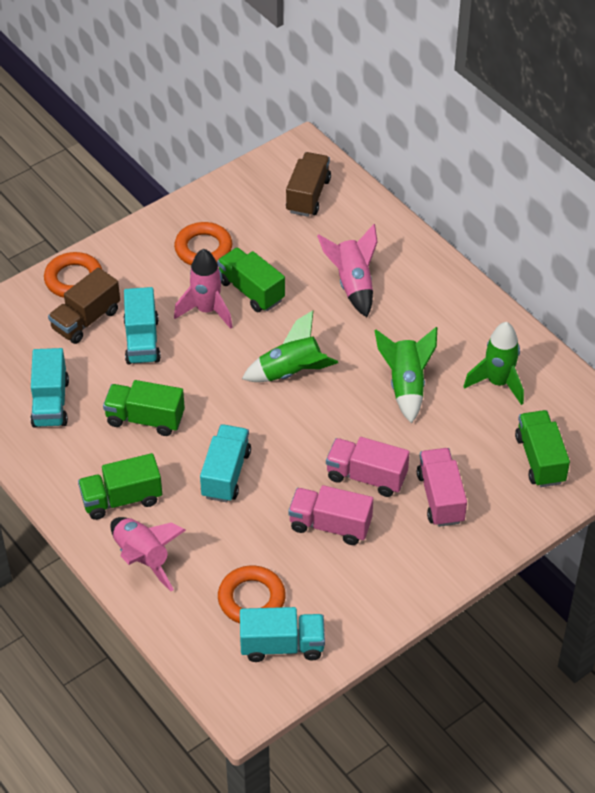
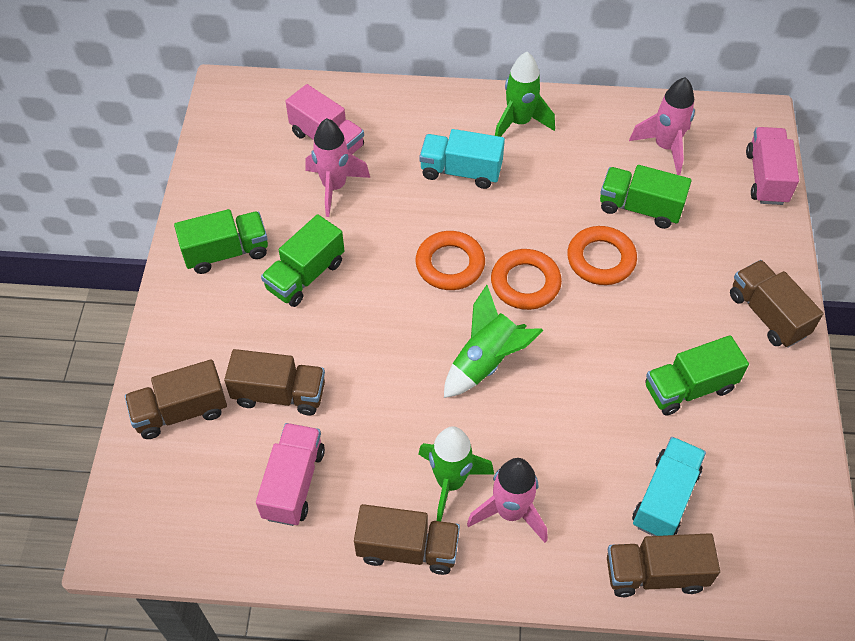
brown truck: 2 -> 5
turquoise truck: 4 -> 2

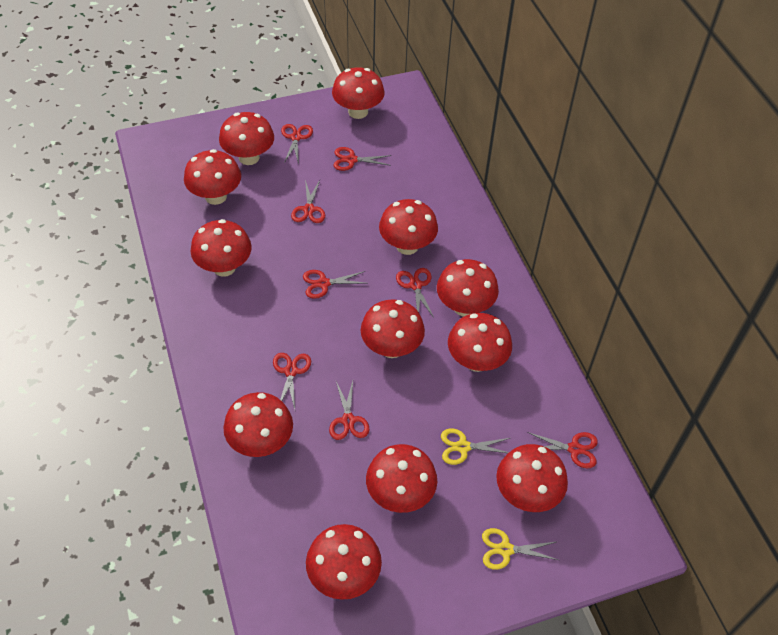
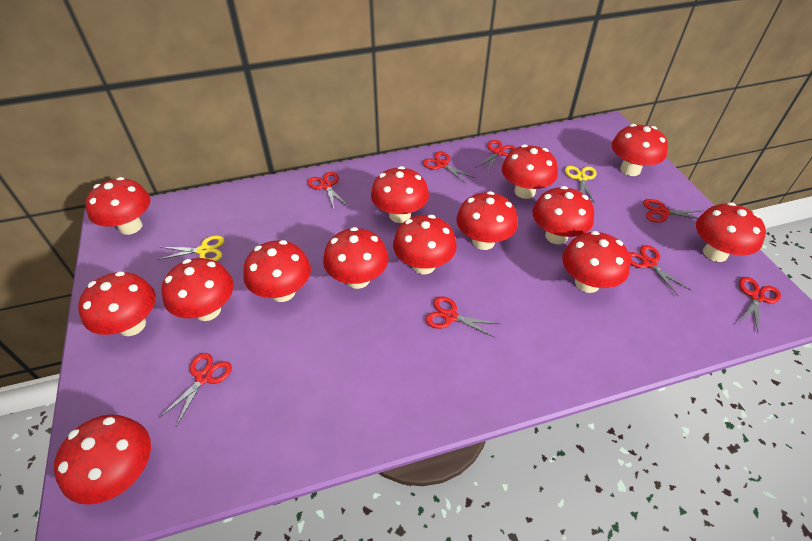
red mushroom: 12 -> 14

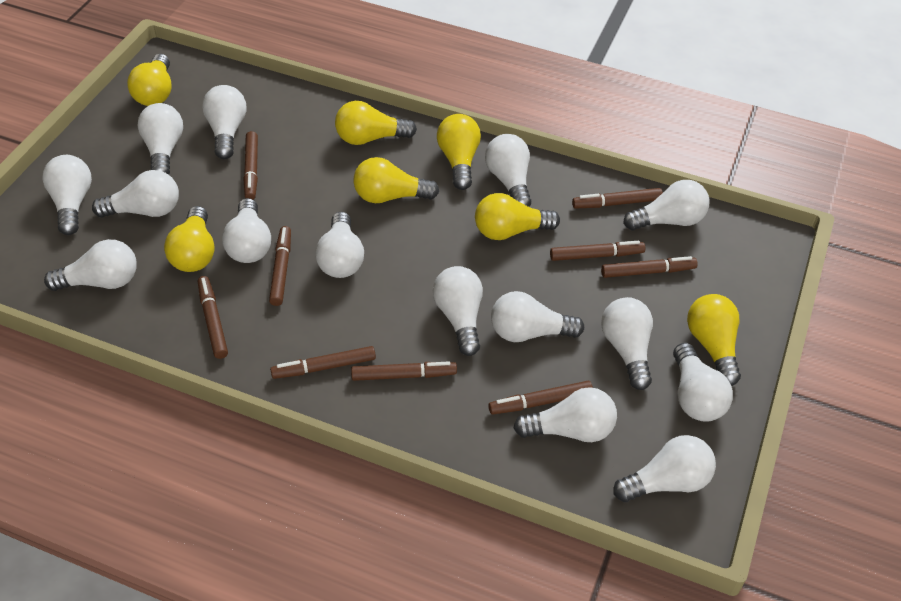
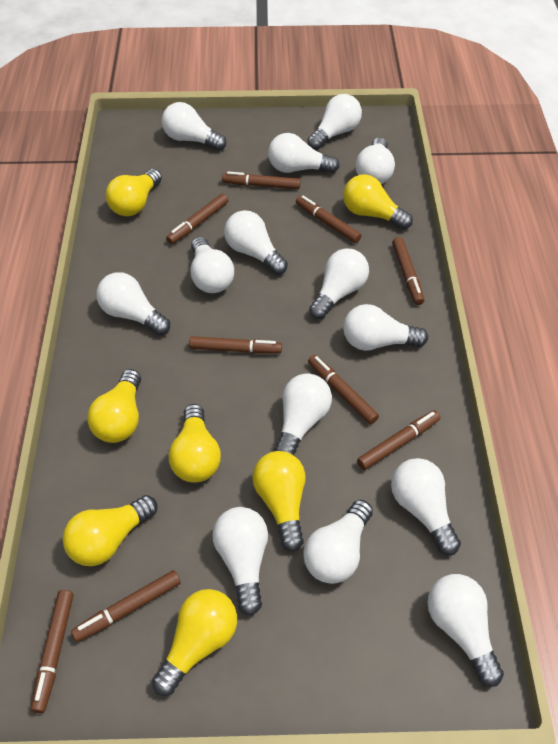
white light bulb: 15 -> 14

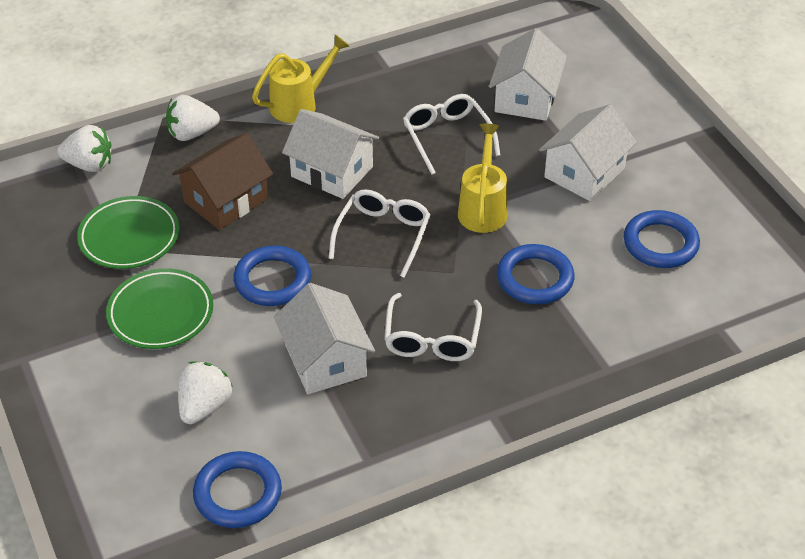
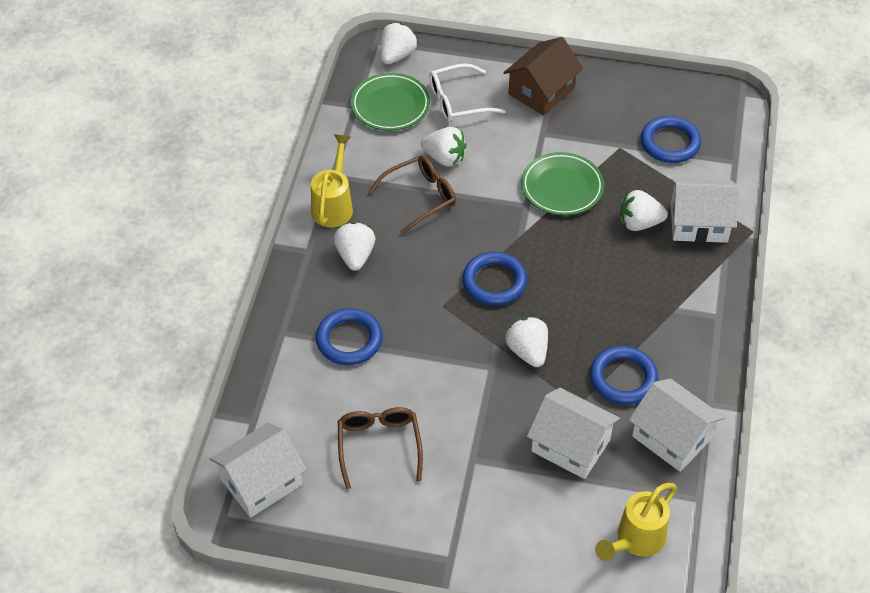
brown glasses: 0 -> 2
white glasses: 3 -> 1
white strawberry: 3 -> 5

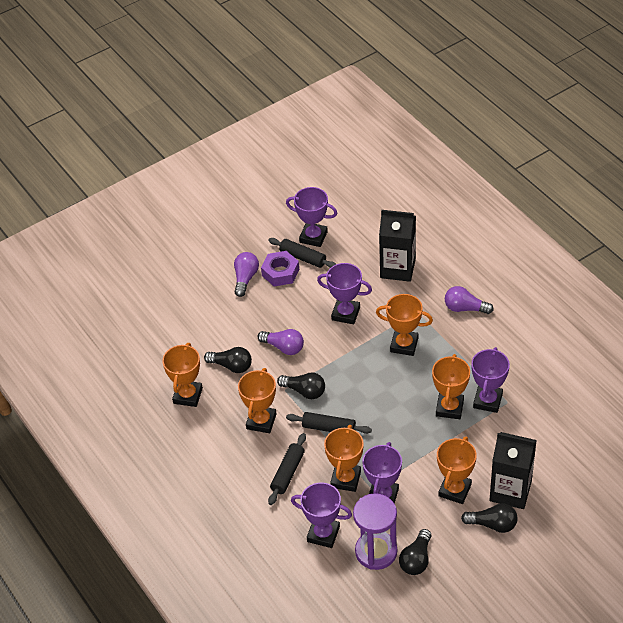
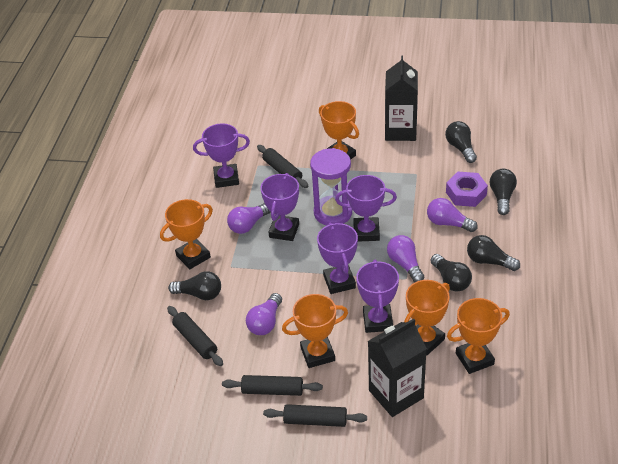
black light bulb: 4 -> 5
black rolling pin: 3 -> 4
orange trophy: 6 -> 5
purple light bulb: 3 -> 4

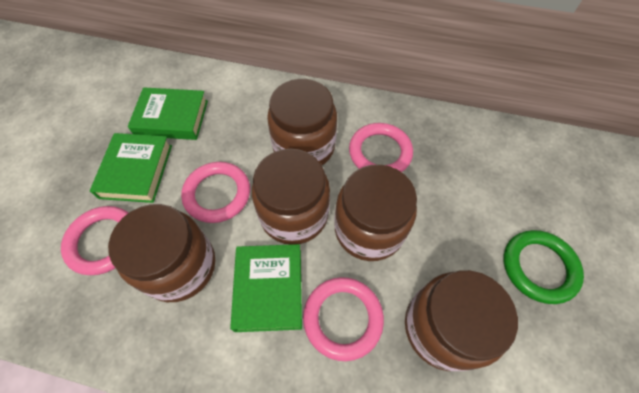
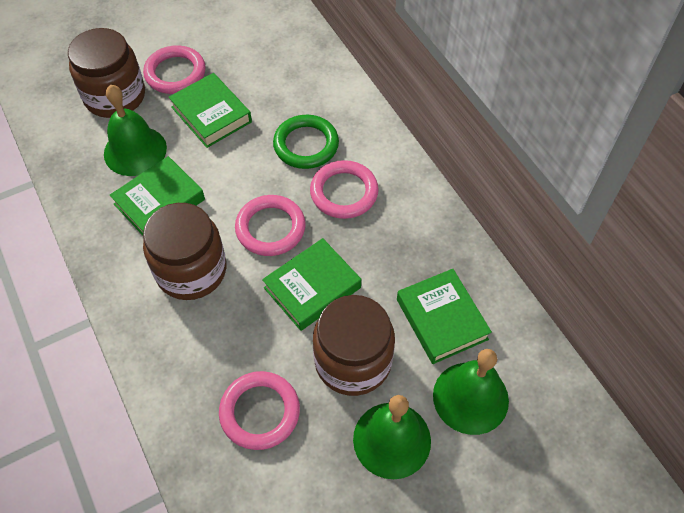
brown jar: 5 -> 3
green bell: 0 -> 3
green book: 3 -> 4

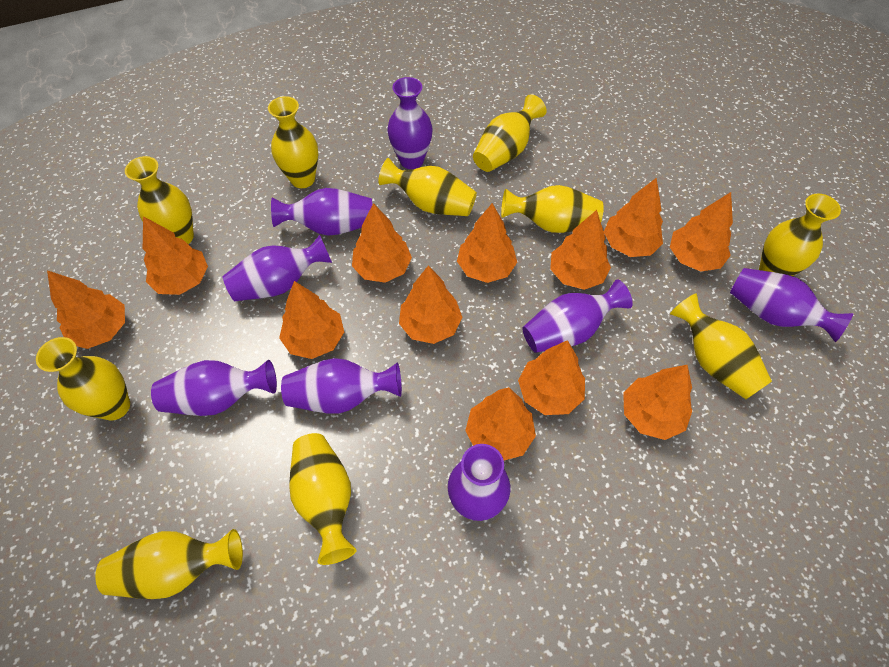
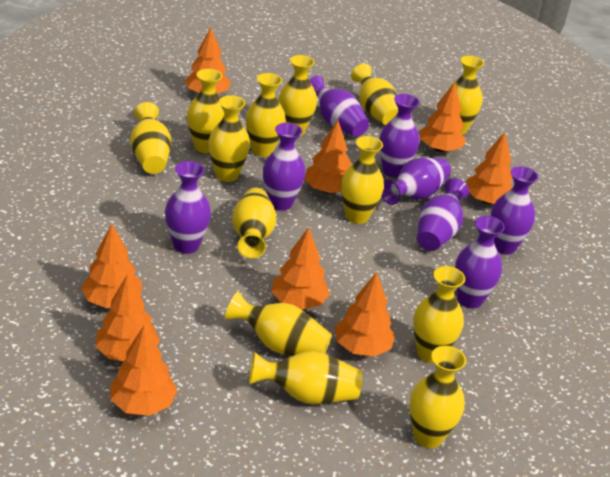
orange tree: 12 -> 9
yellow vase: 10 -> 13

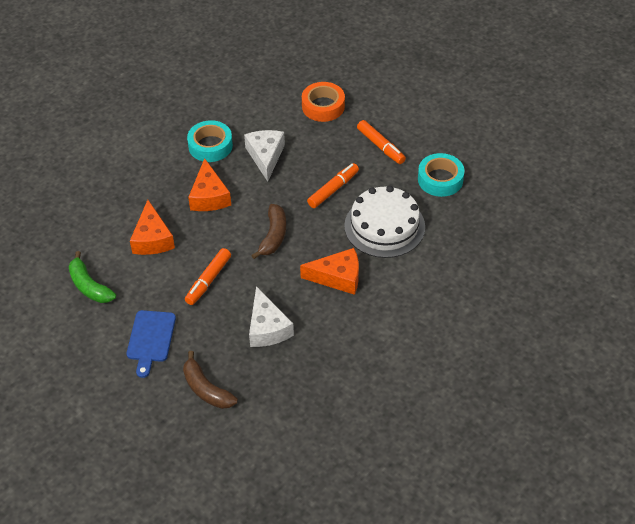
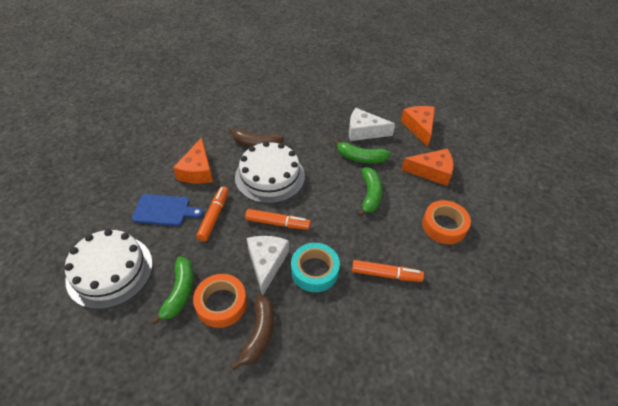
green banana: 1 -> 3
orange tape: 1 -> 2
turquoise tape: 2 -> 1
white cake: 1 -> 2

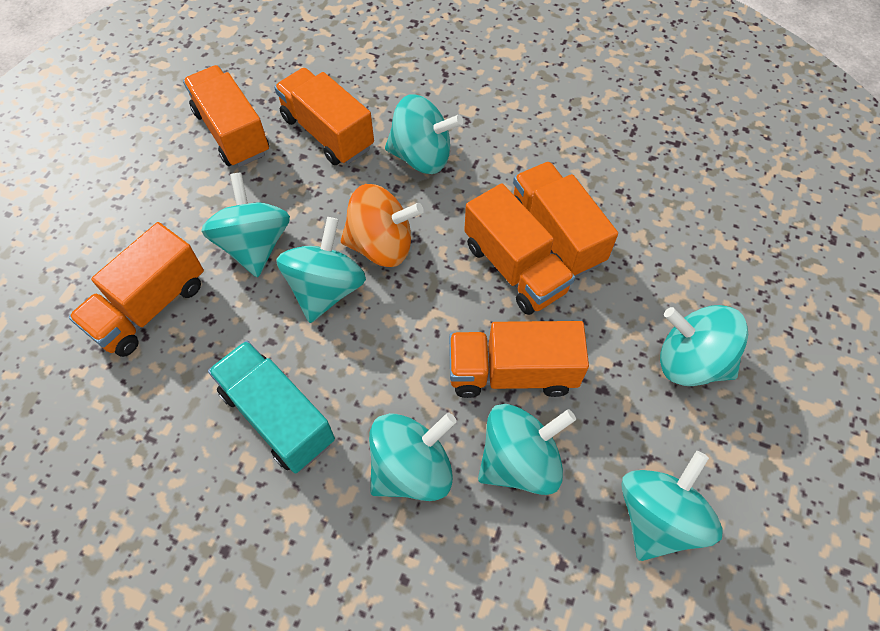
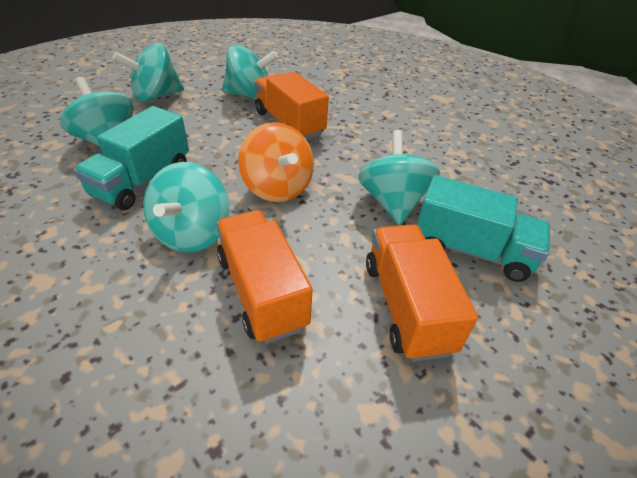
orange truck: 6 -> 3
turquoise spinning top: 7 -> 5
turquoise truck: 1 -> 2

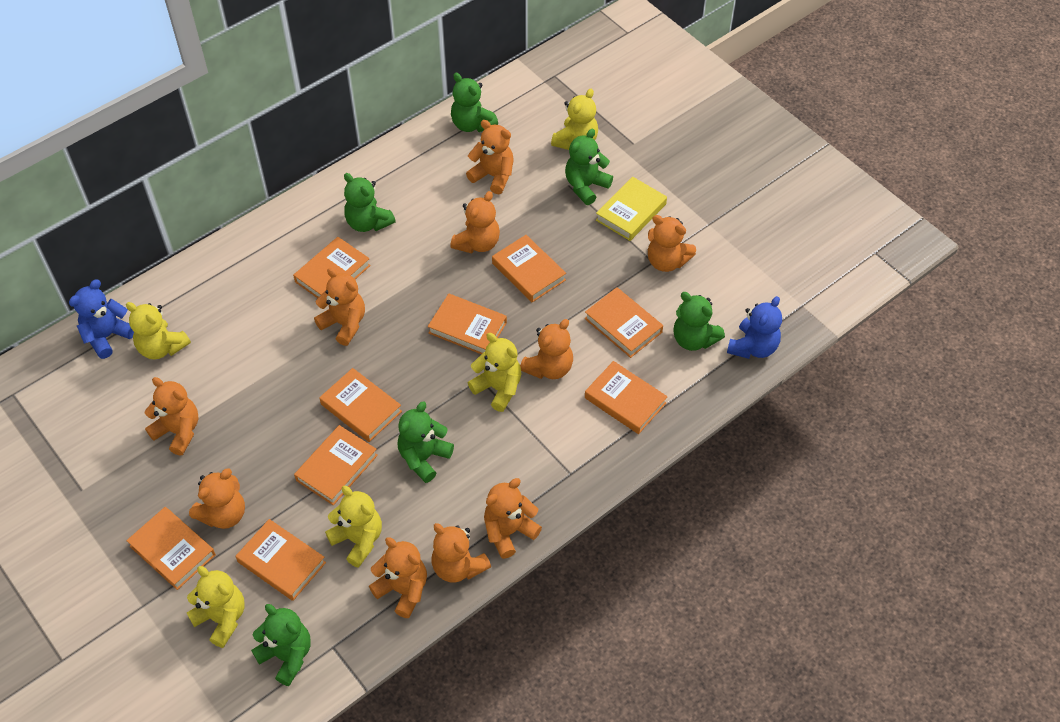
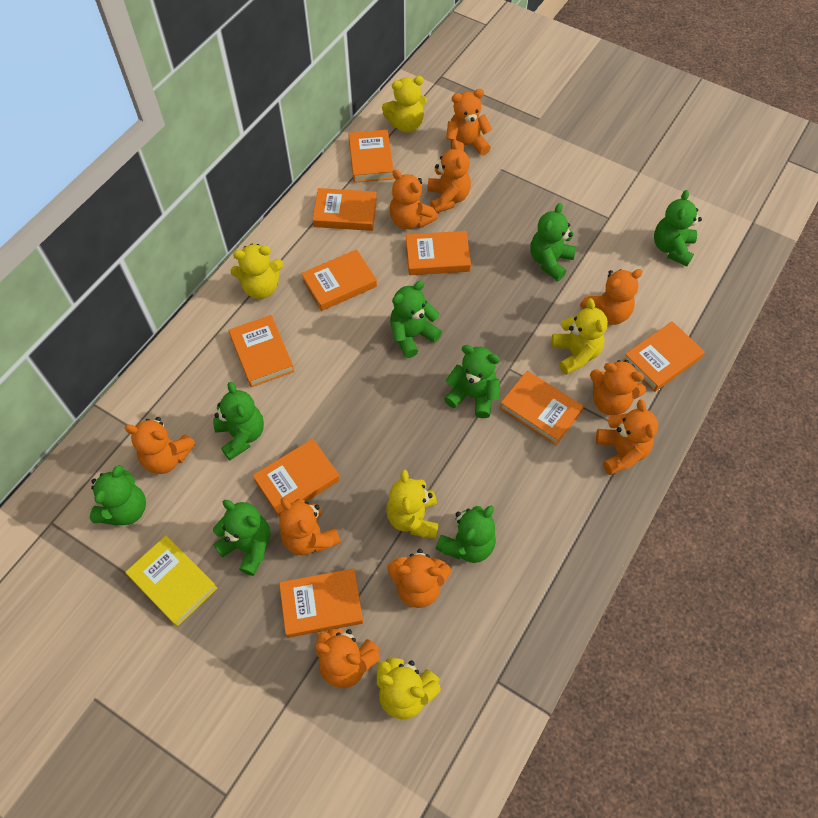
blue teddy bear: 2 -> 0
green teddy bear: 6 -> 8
* * *
▶ _The task_:
Write out exactly, and only, the lines from the line holding "white cake: 1 -> 2" through the end of the data, inclusive, without any pictures.

▶ _Task result_:
white cake: 1 -> 2

orange truck: 6 -> 3
turquoise spinning top: 7 -> 5
turquoise truck: 1 -> 2

blue teddy bear: 2 -> 0
green teddy bear: 6 -> 8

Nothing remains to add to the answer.